_What the task requires_. Your answer should hold exactly the lines from the one with "brown slope J11:K11" through the final line of the data below, reproduced as written.

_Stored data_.
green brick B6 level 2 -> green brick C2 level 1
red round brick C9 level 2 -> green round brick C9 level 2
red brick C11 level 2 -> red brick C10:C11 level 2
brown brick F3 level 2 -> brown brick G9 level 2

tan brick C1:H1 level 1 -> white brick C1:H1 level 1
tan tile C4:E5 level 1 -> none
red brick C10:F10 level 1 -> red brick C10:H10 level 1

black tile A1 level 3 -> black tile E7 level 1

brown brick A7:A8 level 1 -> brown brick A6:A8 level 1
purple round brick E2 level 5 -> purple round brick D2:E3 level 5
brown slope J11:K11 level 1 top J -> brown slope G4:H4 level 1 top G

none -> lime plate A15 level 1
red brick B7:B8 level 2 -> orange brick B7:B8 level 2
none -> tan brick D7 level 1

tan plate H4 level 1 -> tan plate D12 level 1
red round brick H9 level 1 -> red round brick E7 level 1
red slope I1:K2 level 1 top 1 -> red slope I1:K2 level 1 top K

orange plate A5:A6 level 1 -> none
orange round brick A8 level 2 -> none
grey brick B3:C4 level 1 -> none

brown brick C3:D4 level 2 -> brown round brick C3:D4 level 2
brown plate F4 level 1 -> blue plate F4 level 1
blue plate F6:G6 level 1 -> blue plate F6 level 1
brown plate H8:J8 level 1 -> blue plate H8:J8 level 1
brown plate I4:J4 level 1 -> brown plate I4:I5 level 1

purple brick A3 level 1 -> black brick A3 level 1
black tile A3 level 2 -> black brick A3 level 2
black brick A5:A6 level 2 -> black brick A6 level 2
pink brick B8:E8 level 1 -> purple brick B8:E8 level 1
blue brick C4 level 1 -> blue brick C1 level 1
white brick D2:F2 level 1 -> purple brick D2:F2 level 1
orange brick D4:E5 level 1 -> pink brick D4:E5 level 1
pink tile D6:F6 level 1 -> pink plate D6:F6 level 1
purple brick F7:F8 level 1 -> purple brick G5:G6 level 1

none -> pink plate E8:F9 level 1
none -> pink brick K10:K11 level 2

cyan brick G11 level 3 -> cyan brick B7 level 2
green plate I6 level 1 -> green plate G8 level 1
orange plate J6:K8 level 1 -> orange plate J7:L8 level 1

_Solved problem_.
brown slope J11:K11 level 1 top J -> brown slope G4:H4 level 1 top G

none -> lime plate A15 level 1
red brick B7:B8 level 2 -> orange brick B7:B8 level 2
none -> tan brick D7 level 1

tan plate H4 level 1 -> tan plate D12 level 1
red round brick H9 level 1 -> red round brick E7 level 1
red slope I1:K2 level 1 top 1 -> red slope I1:K2 level 1 top K

orange plate A5:A6 level 1 -> none
orange round brick A8 level 2 -> none
grey brick B3:C4 level 1 -> none

brown brick C3:D4 level 2 -> brown round brick C3:D4 level 2
brown plate F4 level 1 -> blue plate F4 level 1
blue plate F6:G6 level 1 -> blue plate F6 level 1
brown plate H8:J8 level 1 -> blue plate H8:J8 level 1
brown plate I4:J4 level 1 -> brown plate I4:I5 level 1

purple brick A3 level 1 -> black brick A3 level 1
black tile A3 level 2 -> black brick A3 level 2
black brick A5:A6 level 2 -> black brick A6 level 2
pink brick B8:E8 level 1 -> purple brick B8:E8 level 1
blue brick C4 level 1 -> blue brick C1 level 1
white brick D2:F2 level 1 -> purple brick D2:F2 level 1
orange brick D4:E5 level 1 -> pink brick D4:E5 level 1
pink tile D6:F6 level 1 -> pink plate D6:F6 level 1
purple brick F7:F8 level 1 -> purple brick G5:G6 level 1

none -> pink plate E8:F9 level 1
none -> pink brick K10:K11 level 2

cyan brick G11 level 3 -> cyan brick B7 level 2
green plate I6 level 1 -> green plate G8 level 1
orange plate J6:K8 level 1 -> orange plate J7:L8 level 1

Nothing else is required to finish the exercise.